Prompt: Write back every entry exactly as it reads, with the pictures left behind.

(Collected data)
- Opening Delimiter -

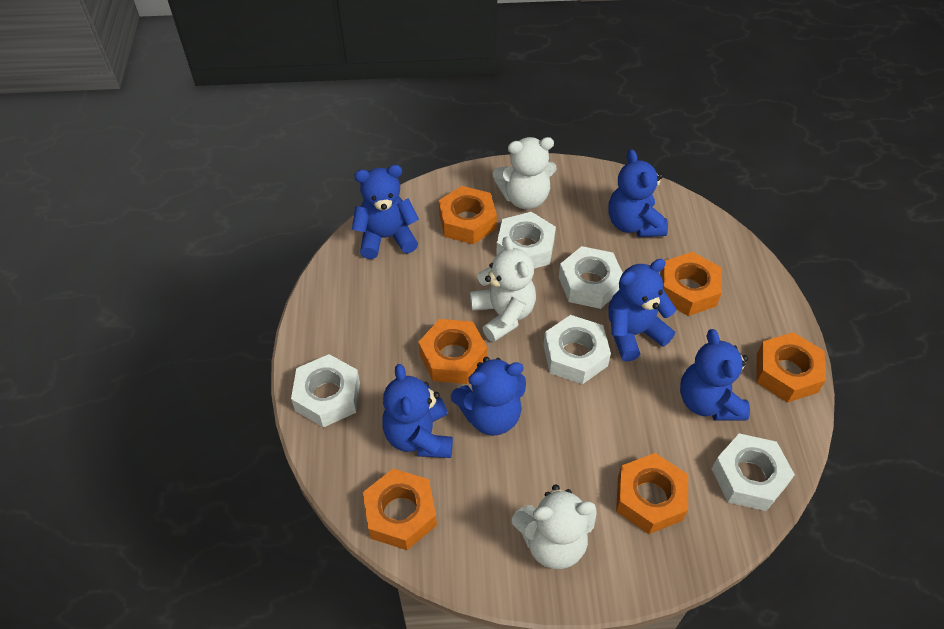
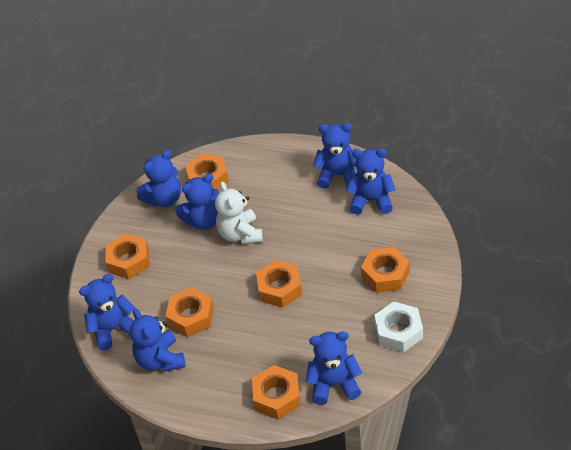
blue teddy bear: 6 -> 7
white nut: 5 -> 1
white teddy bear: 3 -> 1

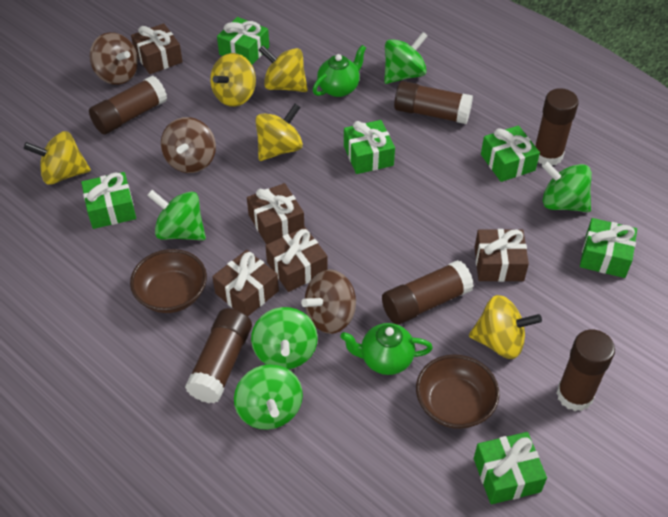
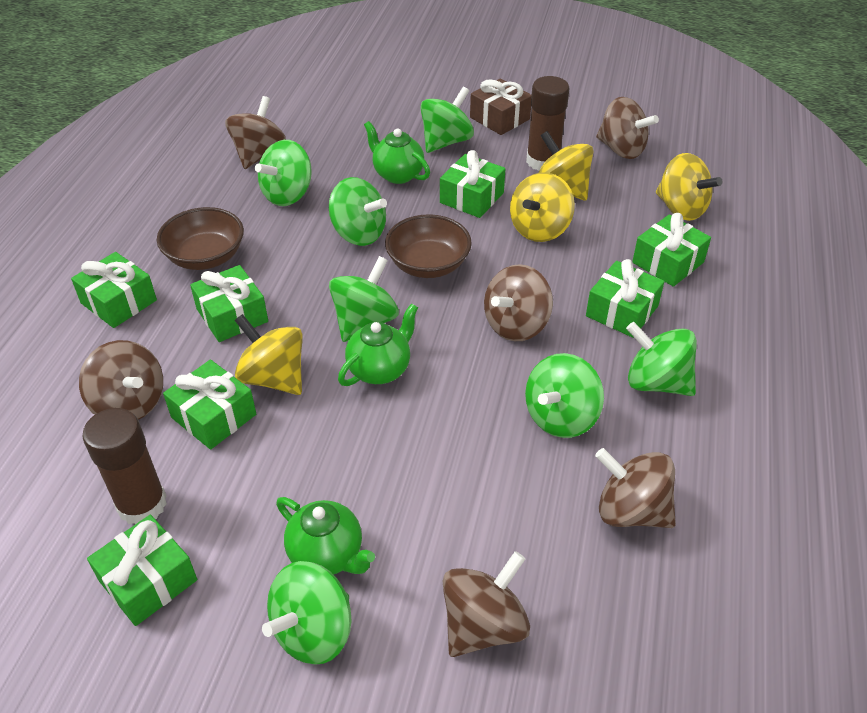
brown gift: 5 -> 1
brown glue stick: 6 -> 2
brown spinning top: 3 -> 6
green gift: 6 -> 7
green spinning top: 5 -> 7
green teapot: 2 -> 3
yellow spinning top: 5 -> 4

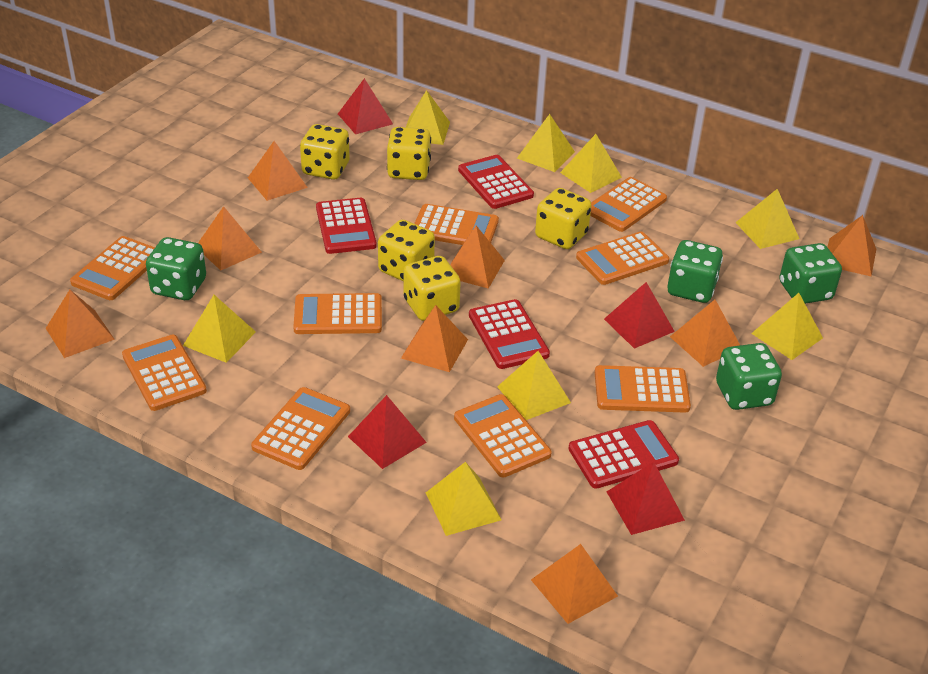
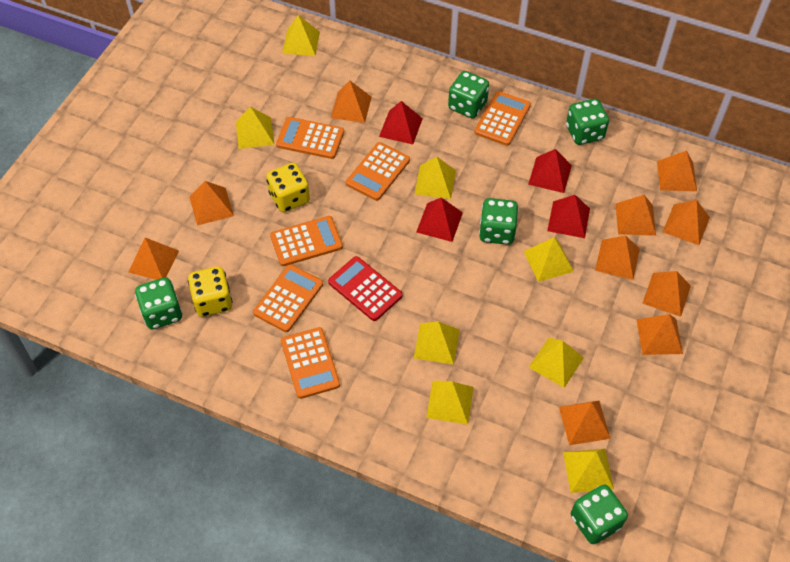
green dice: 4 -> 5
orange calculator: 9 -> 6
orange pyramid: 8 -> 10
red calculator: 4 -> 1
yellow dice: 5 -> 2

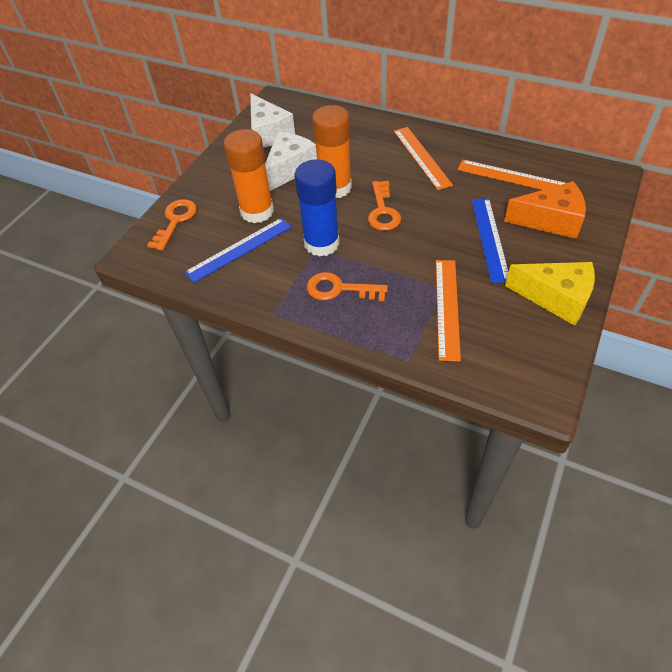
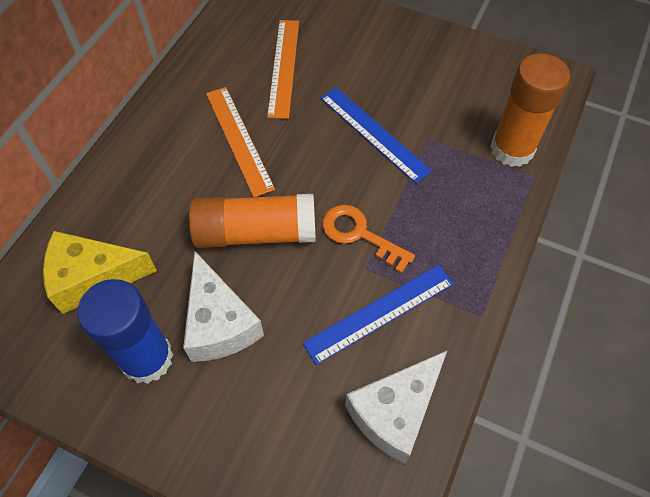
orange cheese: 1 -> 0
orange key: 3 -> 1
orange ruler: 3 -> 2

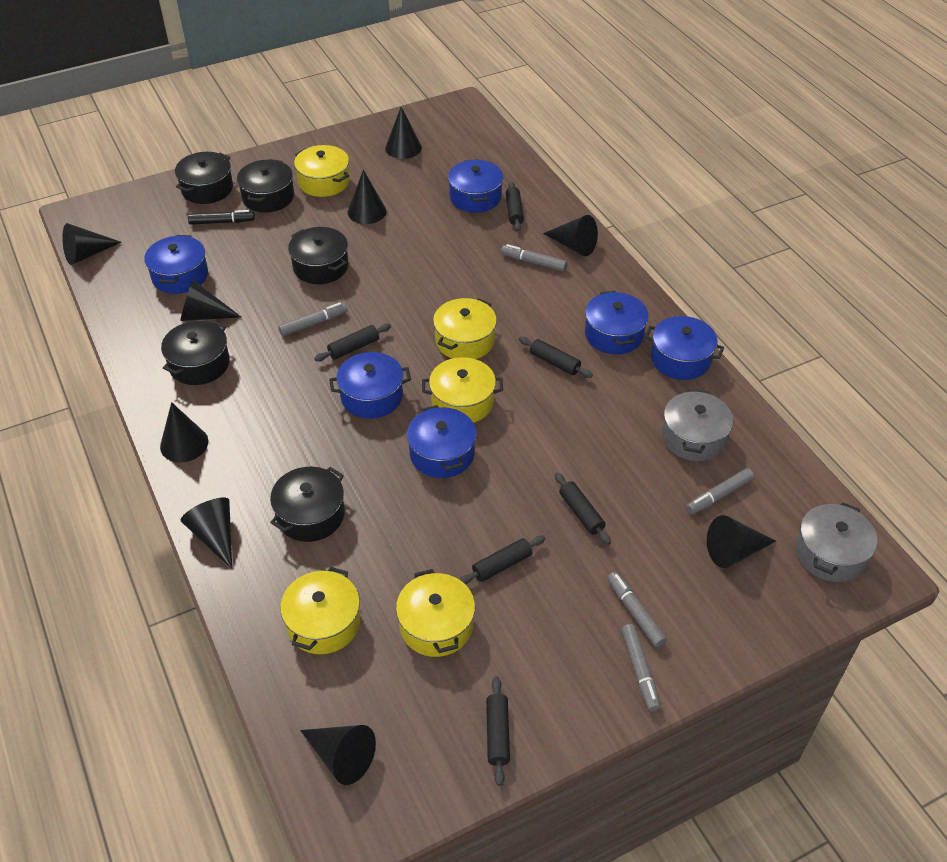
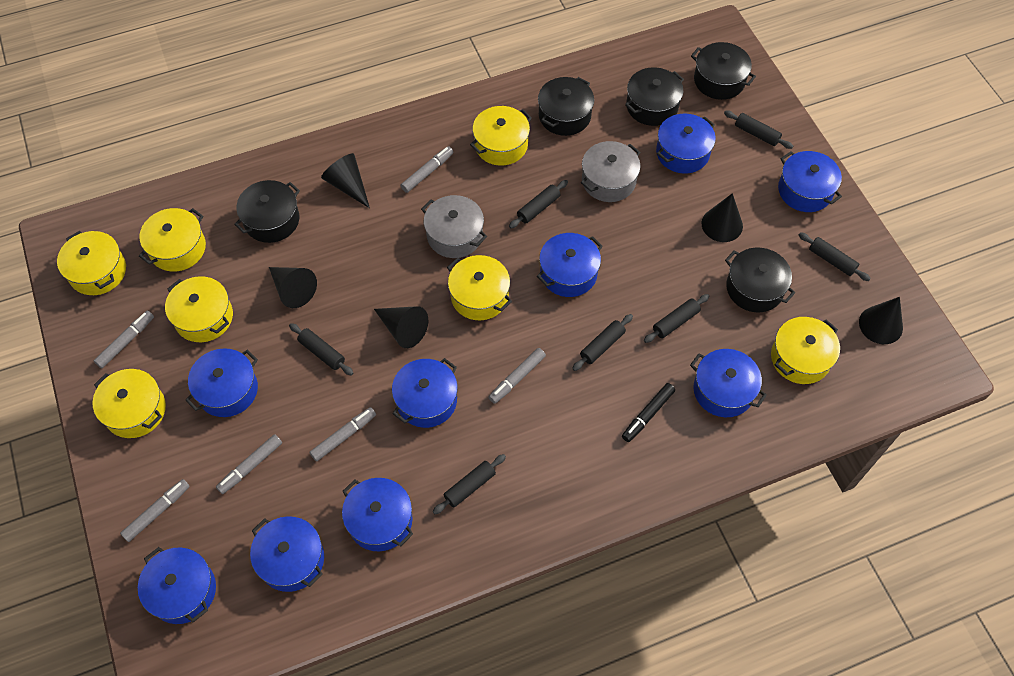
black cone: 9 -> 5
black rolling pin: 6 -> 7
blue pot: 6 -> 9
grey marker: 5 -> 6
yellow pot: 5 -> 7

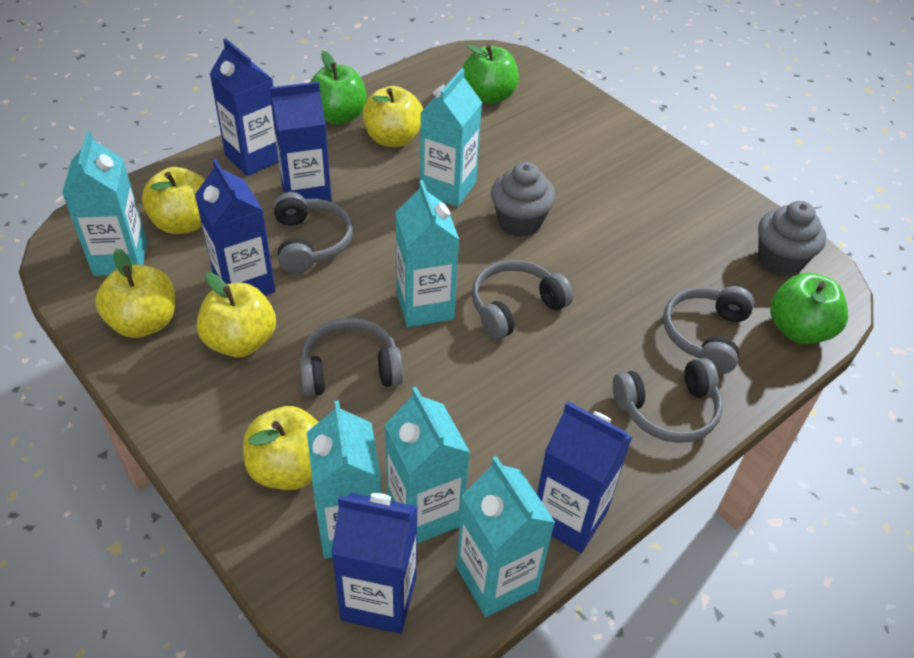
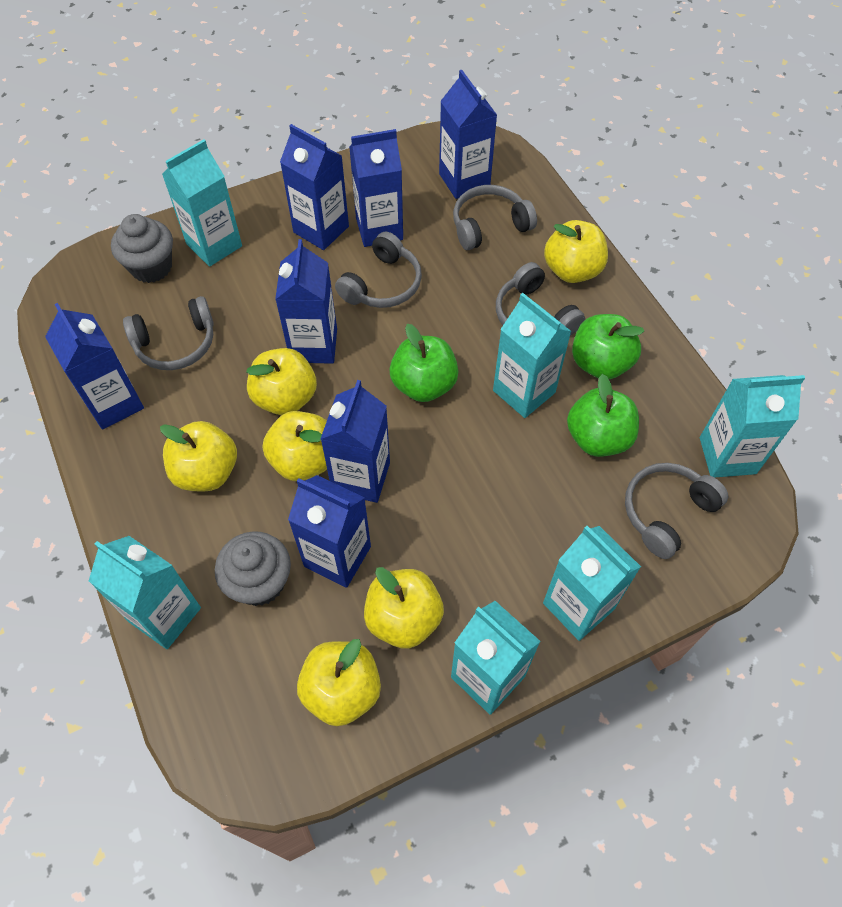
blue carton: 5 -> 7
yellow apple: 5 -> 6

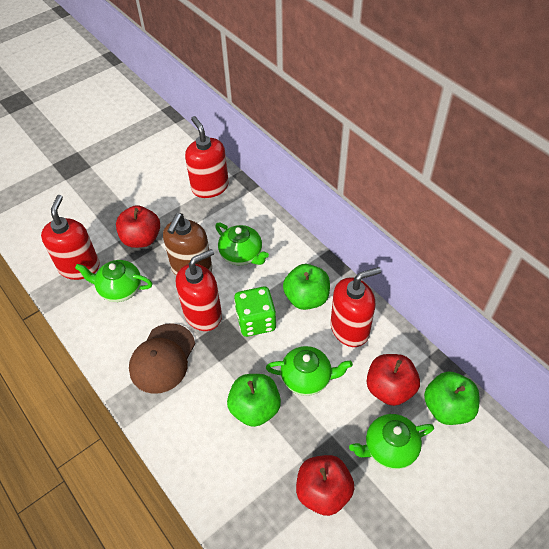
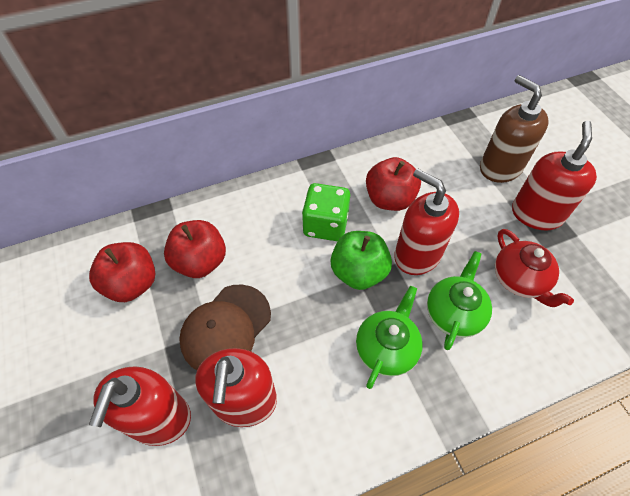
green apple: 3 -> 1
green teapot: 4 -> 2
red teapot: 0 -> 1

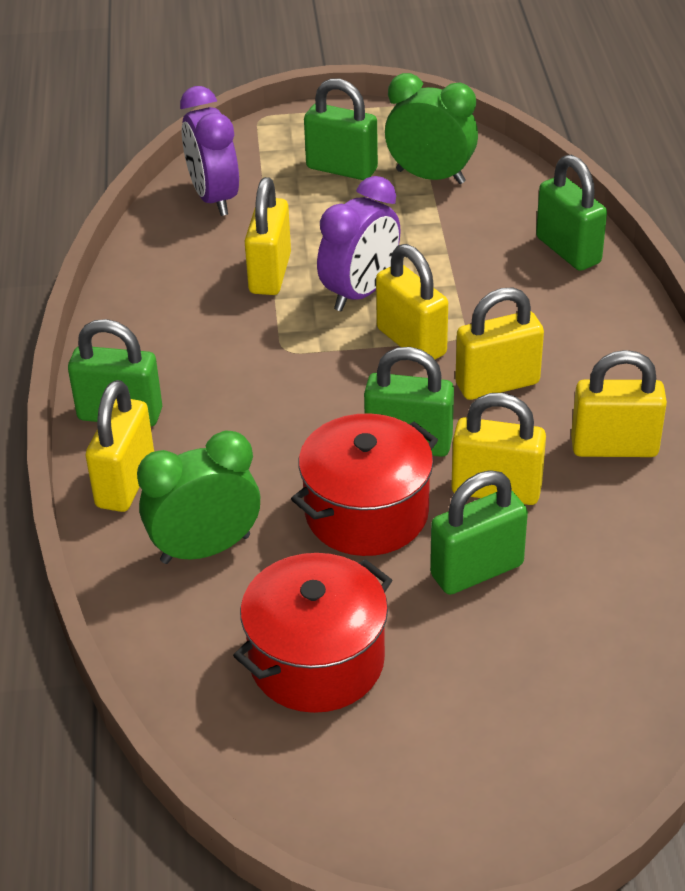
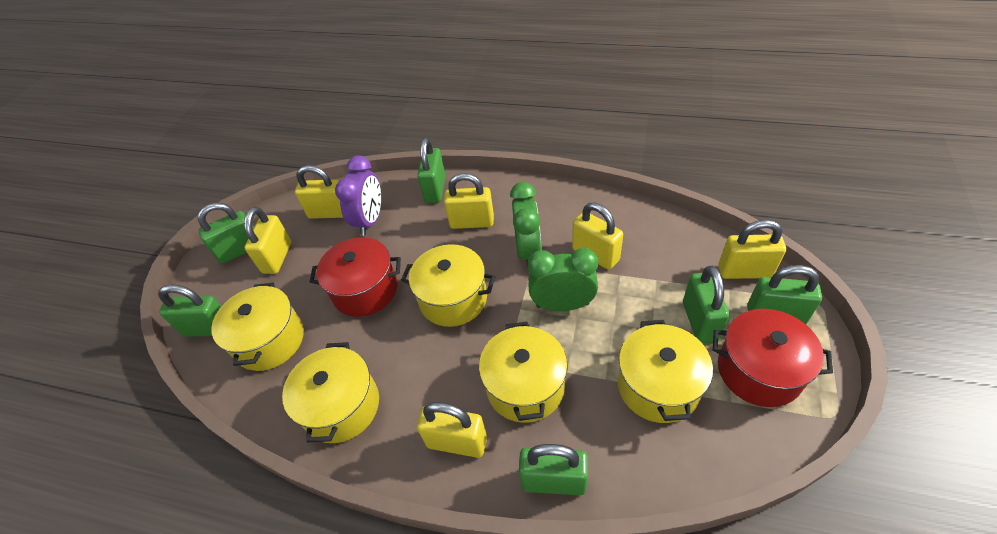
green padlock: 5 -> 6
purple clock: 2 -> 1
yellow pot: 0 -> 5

- Closing Delimiter -

Result for this exercise:
blue teddy bear: 6 -> 7
white nut: 5 -> 1
white teddy bear: 3 -> 1

brown gift: 5 -> 1
brown glue stick: 6 -> 2
brown spinning top: 3 -> 6
green gift: 6 -> 7
green spinning top: 5 -> 7
green teapot: 2 -> 3
yellow spinning top: 5 -> 4

green dice: 4 -> 5
orange calculator: 9 -> 6
orange pyramid: 8 -> 10
red calculator: 4 -> 1
yellow dice: 5 -> 2

orange cheese: 1 -> 0
orange key: 3 -> 1
orange ruler: 3 -> 2

black cone: 9 -> 5
black rolling pin: 6 -> 7
blue pot: 6 -> 9
grey marker: 5 -> 6
yellow pot: 5 -> 7

blue carton: 5 -> 7
yellow apple: 5 -> 6

green apple: 3 -> 1
green teapot: 4 -> 2
red teapot: 0 -> 1

green padlock: 5 -> 6
purple clock: 2 -> 1
yellow pot: 0 -> 5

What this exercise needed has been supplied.